───── DATA PROVIDED
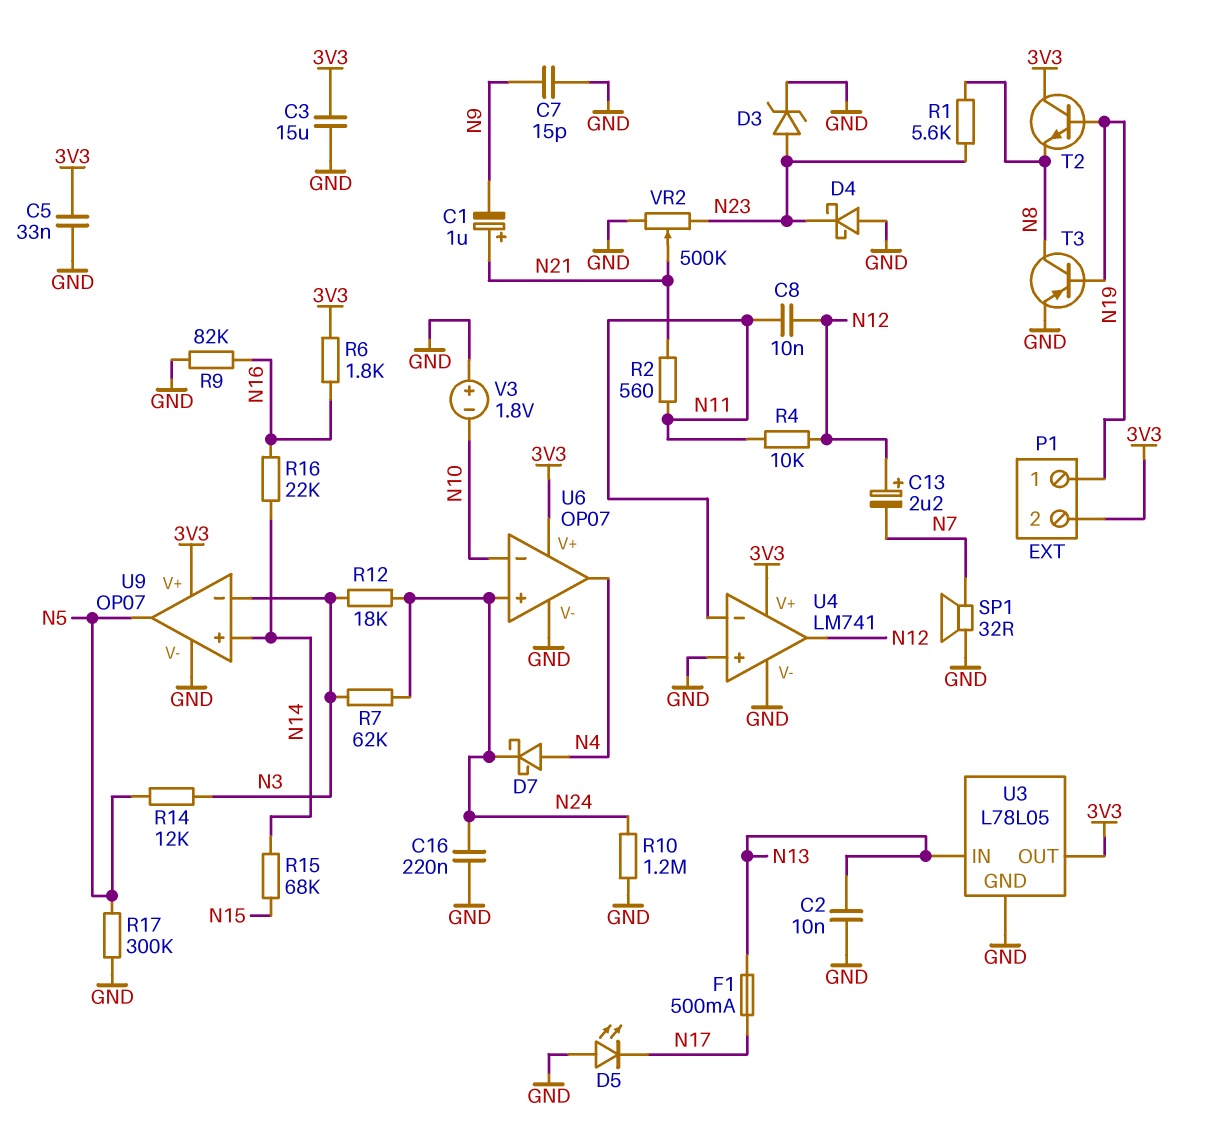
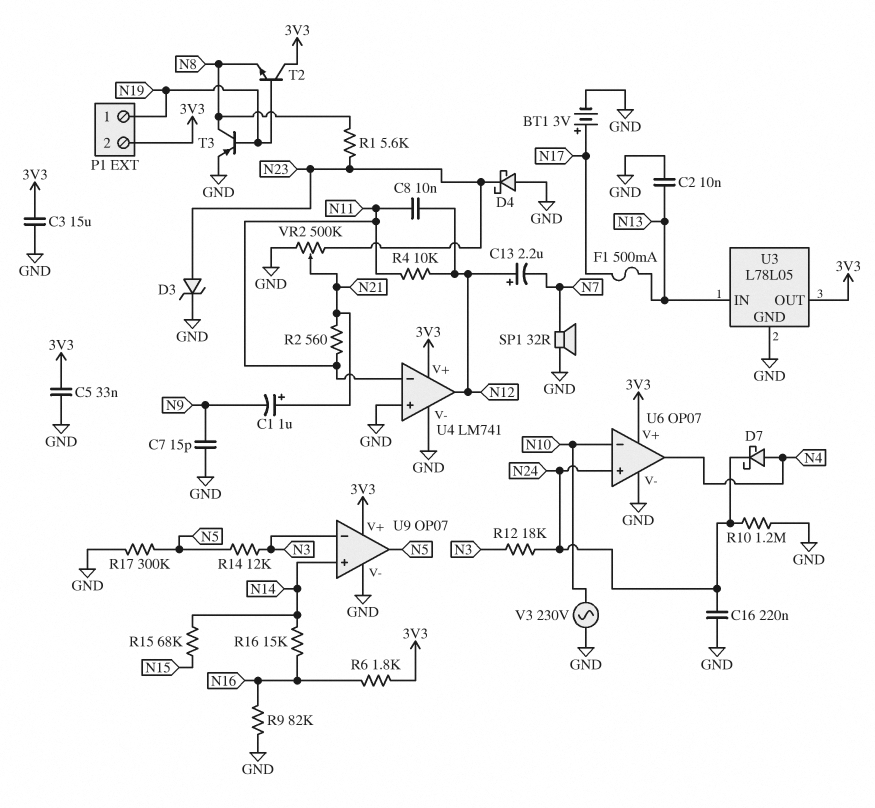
BT1: none -> 3V (plus N17, minus GND)
D5: LED (A GND, K N17) -> none
R7: 62k (N3, N24) -> none
R16: 22k (N14, N16) -> 15k (N14, N16)
V3: 1.8V (plus GND, minus N10) -> AC 230V (GND, N10)

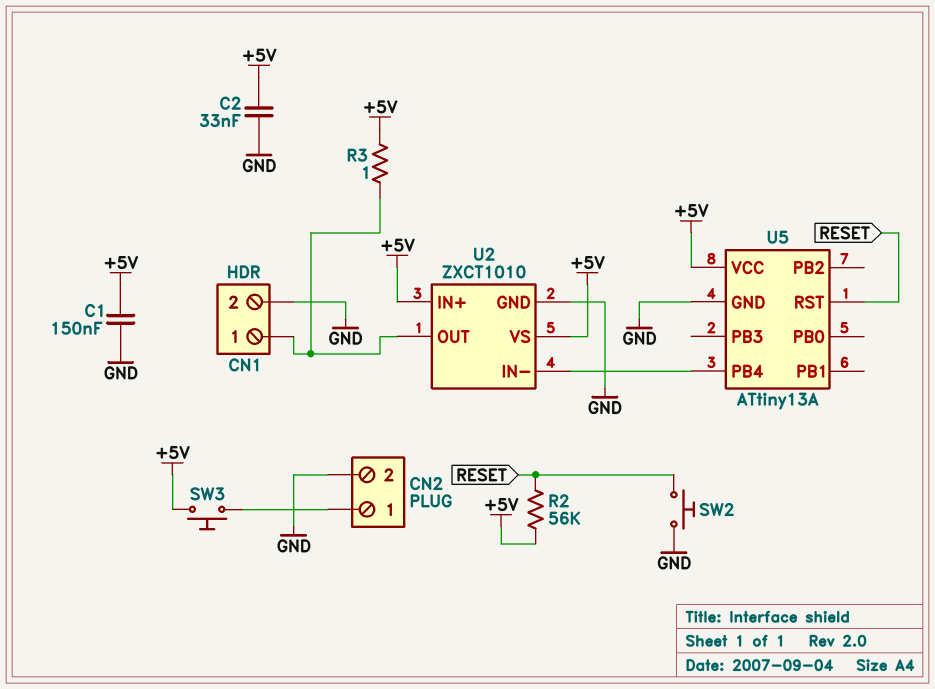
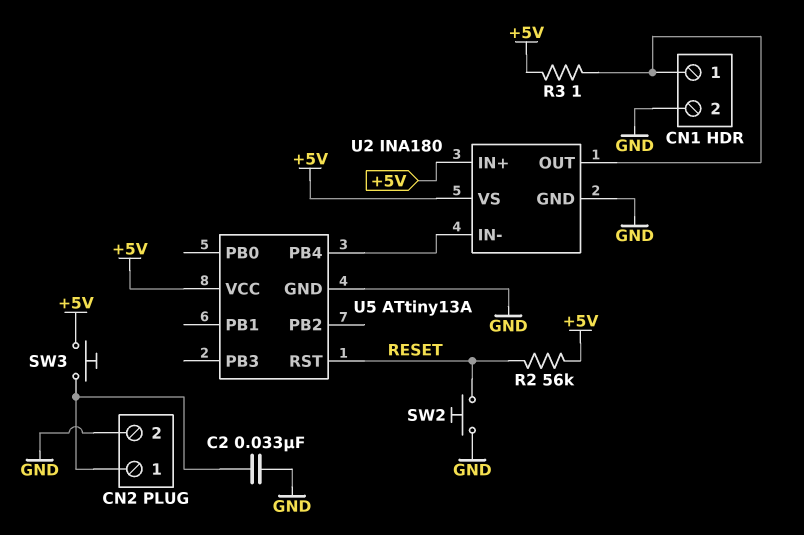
C1: 150nF (+5V, GND) -> none
C2: 33nF (+5V, GND) -> 33nF (CN2/1, GND)
U2: ZXCT1010 -> INA180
──────────
TASK ITEM:
Please transcribe all of the entries word for word, with the pictures left out.

RESPONSE TO THIS TASK:
BT1: none -> 3V (plus N17, minus GND)
D5: LED (A GND, K N17) -> none
R7: 62k (N3, N24) -> none
R16: 22k (N14, N16) -> 15k (N14, N16)
V3: 1.8V (plus GND, minus N10) -> AC 230V (GND, N10)

C1: 150nF (+5V, GND) -> none
C2: 33nF (+5V, GND) -> 33nF (CN2/1, GND)
U2: ZXCT1010 -> INA180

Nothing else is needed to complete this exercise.